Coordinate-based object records
^^^^

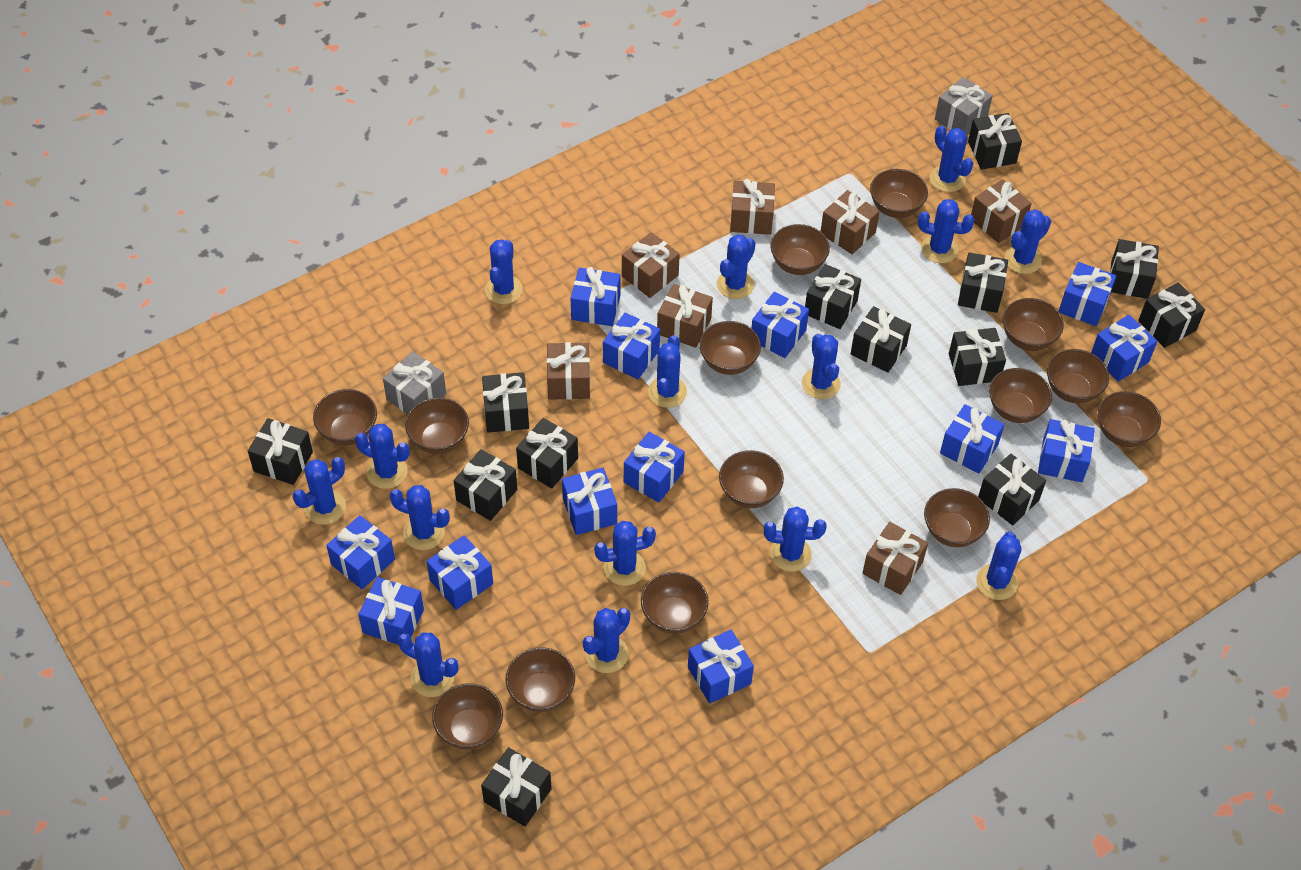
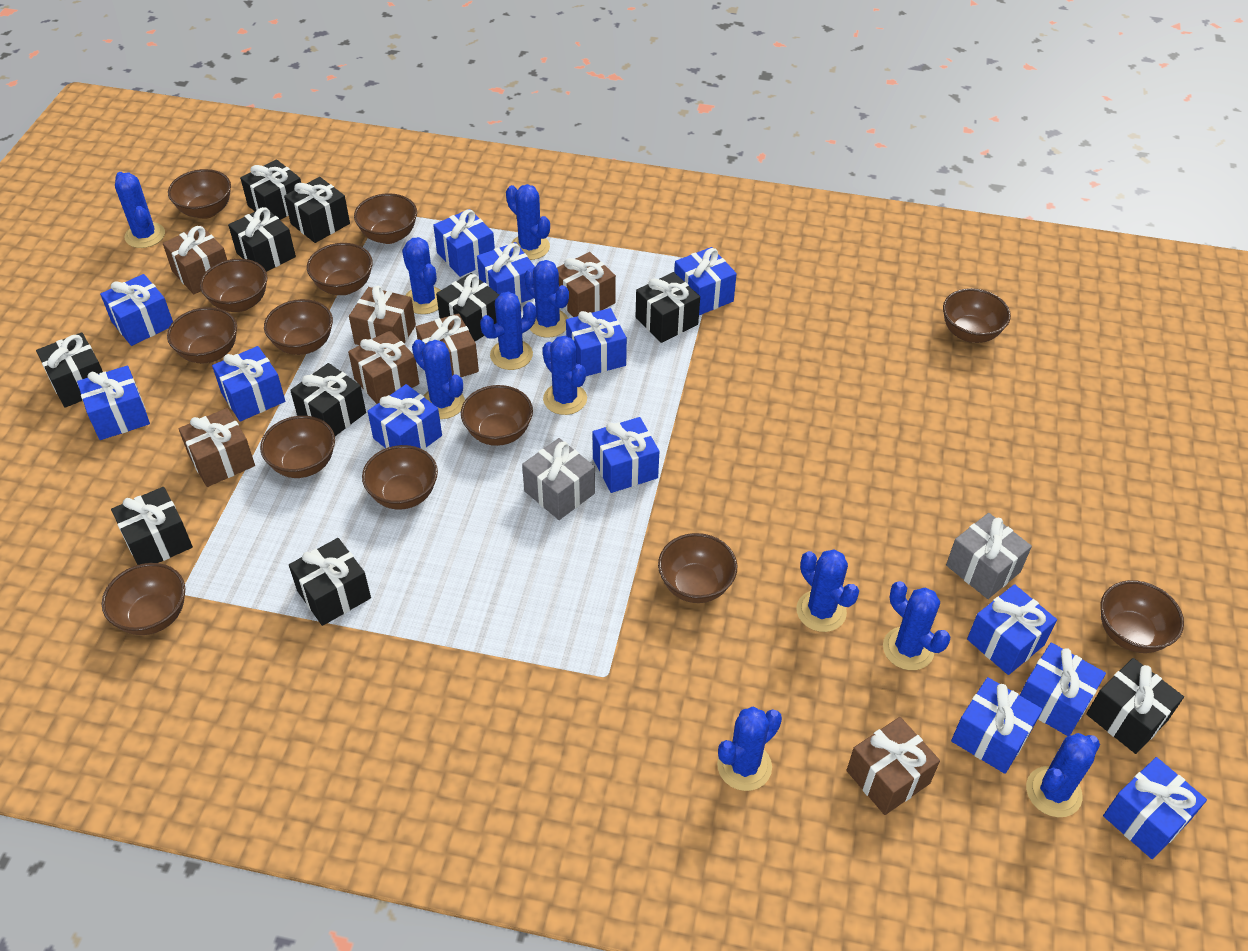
black gift: 13 -> 10
blue cactus: 15 -> 11
brown bowl: 14 -> 13

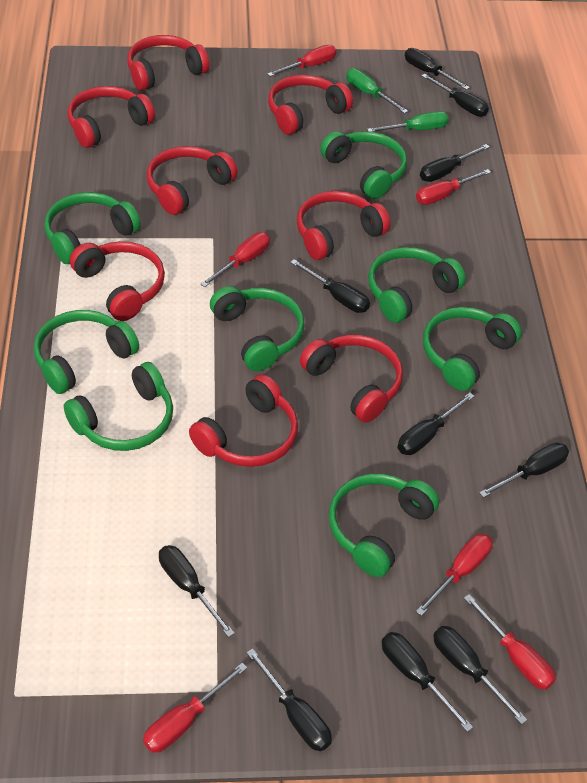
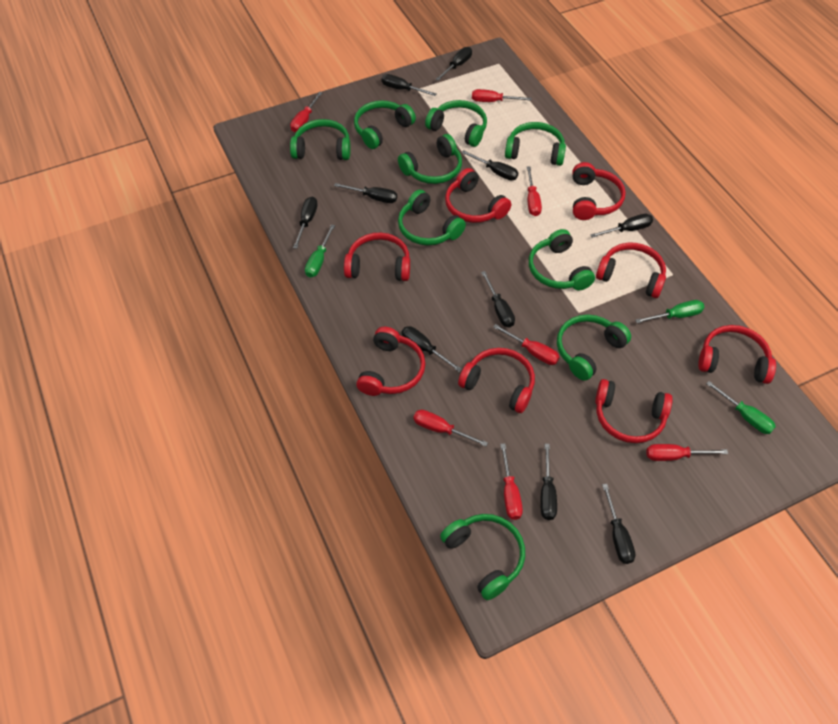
green headphones: 8 -> 9
green screwdriver: 2 -> 3
red screwdriver: 6 -> 7

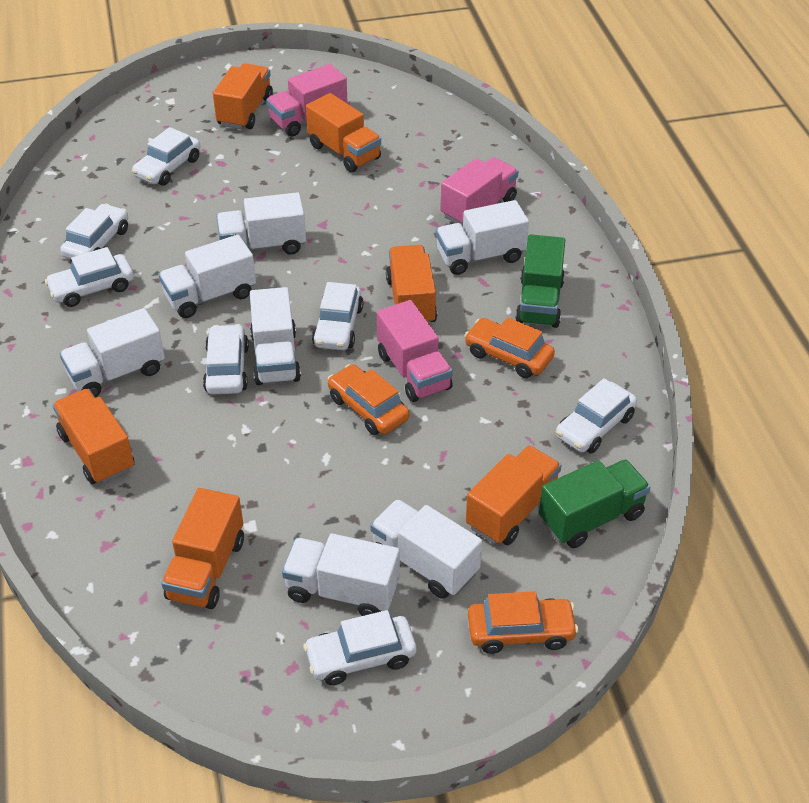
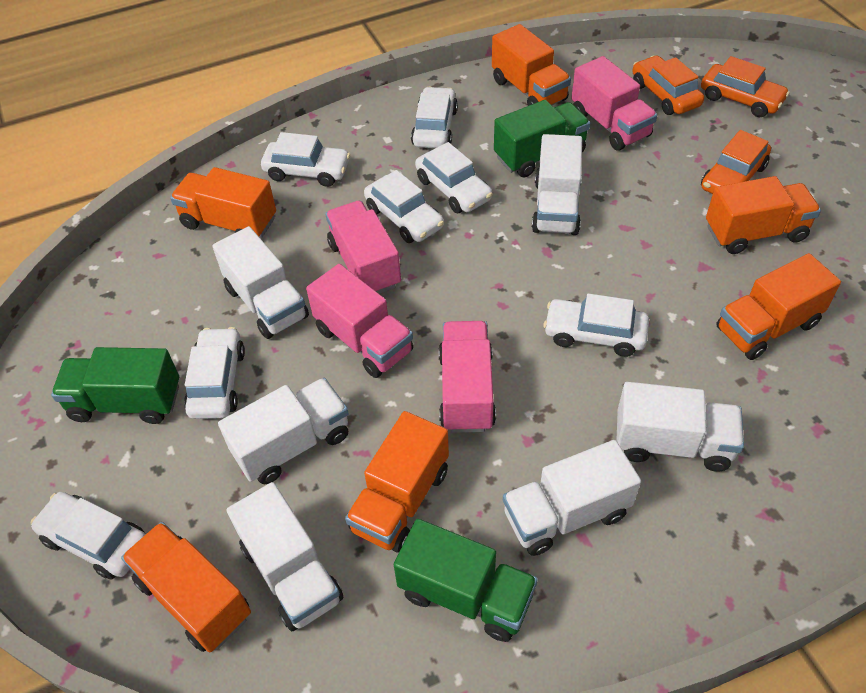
green truck: 2 -> 3
pink truck: 3 -> 4
white truck: 7 -> 6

^^^^

## Directions for this task
Transcribe the data word for word, with no images.

## Reply
black gift: 13 -> 10
blue cactus: 15 -> 11
brown bowl: 14 -> 13

green headphones: 8 -> 9
green screwdriver: 2 -> 3
red screwdriver: 6 -> 7

green truck: 2 -> 3
pink truck: 3 -> 4
white truck: 7 -> 6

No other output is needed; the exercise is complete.